What to work on ▸
Repeat each line of the material below exactly as it appears, minus any pictures.

═══ Data shown

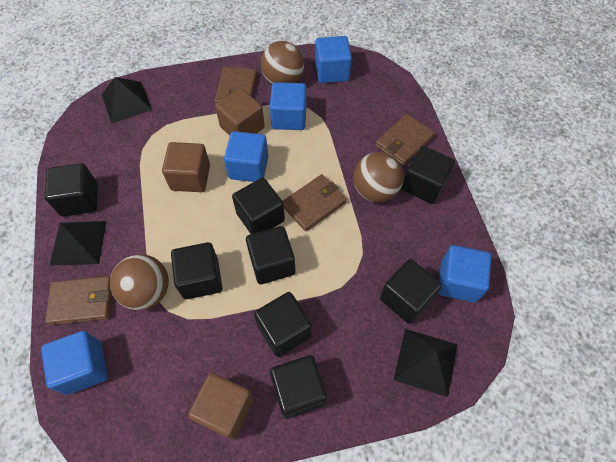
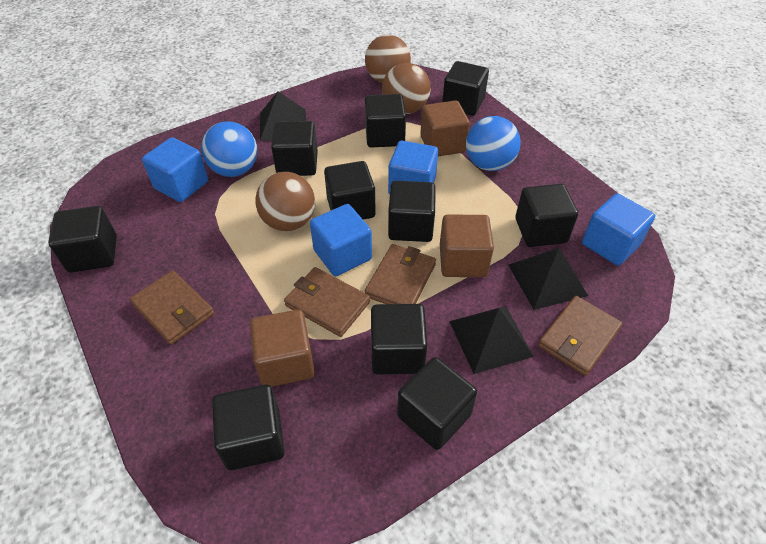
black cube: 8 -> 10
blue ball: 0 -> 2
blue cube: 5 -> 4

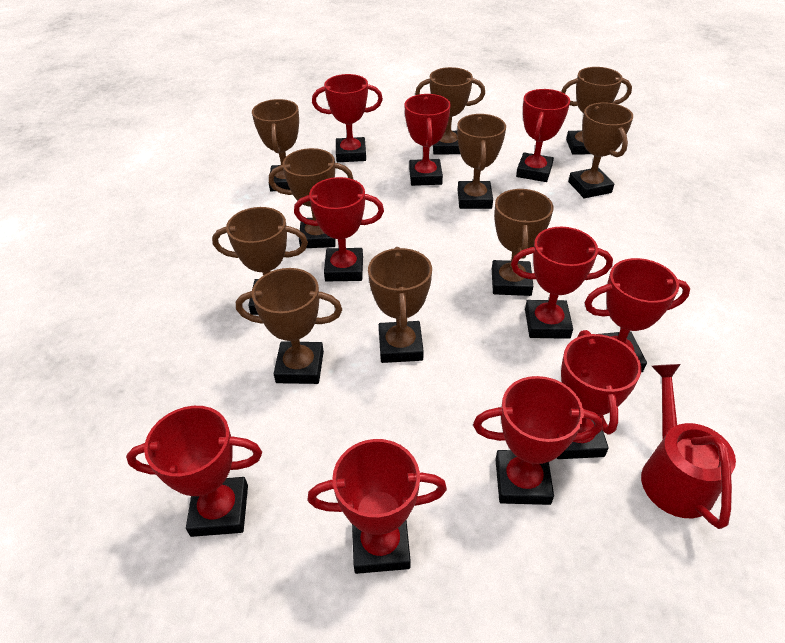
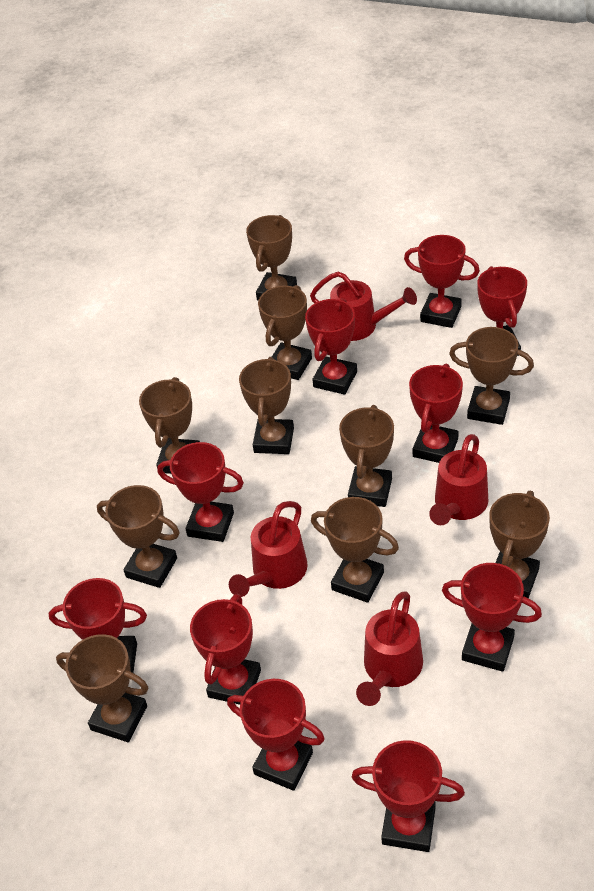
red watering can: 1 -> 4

══════

Reply to the task ▸
black cube: 8 -> 10
blue ball: 0 -> 2
blue cube: 5 -> 4

red watering can: 1 -> 4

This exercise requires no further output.